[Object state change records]
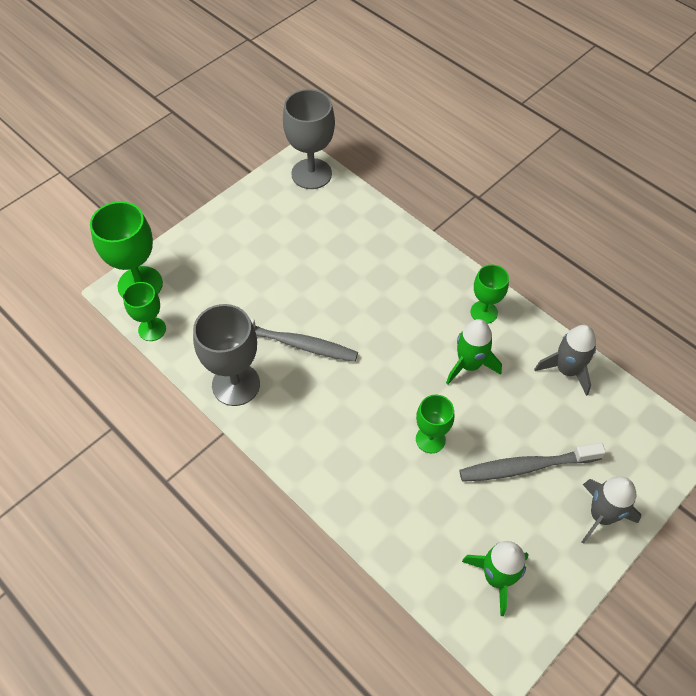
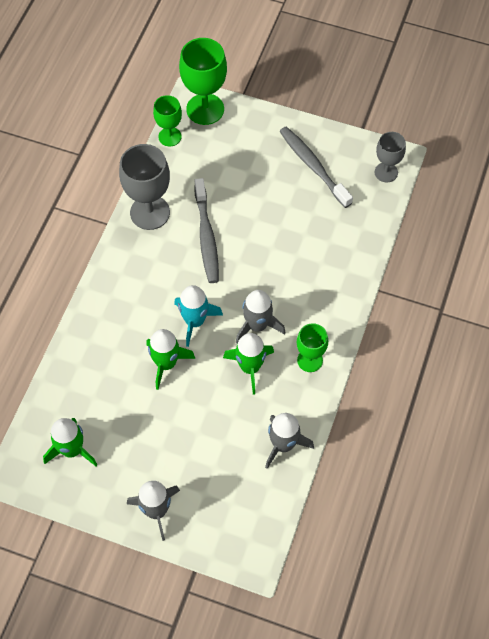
camera: 65 degrees right, 5 degrees up
(311, 174) = (386, 172): grey goblet -> grey goblet, size x0.60
(392, 393) = (195, 321): none -> turquoise rocket
(424, 340) = (257, 325): none -> grey rocket
(430, 439) = (166, 363): green goblet -> green rocket
(526, 466) = (175, 441): grey toothbrush -> grey toothbrush (313, 166)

REQUIRED WORK: Give back every record above word for word; the pictures have no place in it.

REPLY:
camera: 65 degrees right, 5 degrees up
(311, 174) = (386, 172): grey goblet -> grey goblet, size x0.60
(392, 393) = (195, 321): none -> turquoise rocket
(424, 340) = (257, 325): none -> grey rocket
(430, 439) = (166, 363): green goblet -> green rocket
(526, 466) = (175, 441): grey toothbrush -> grey toothbrush (313, 166)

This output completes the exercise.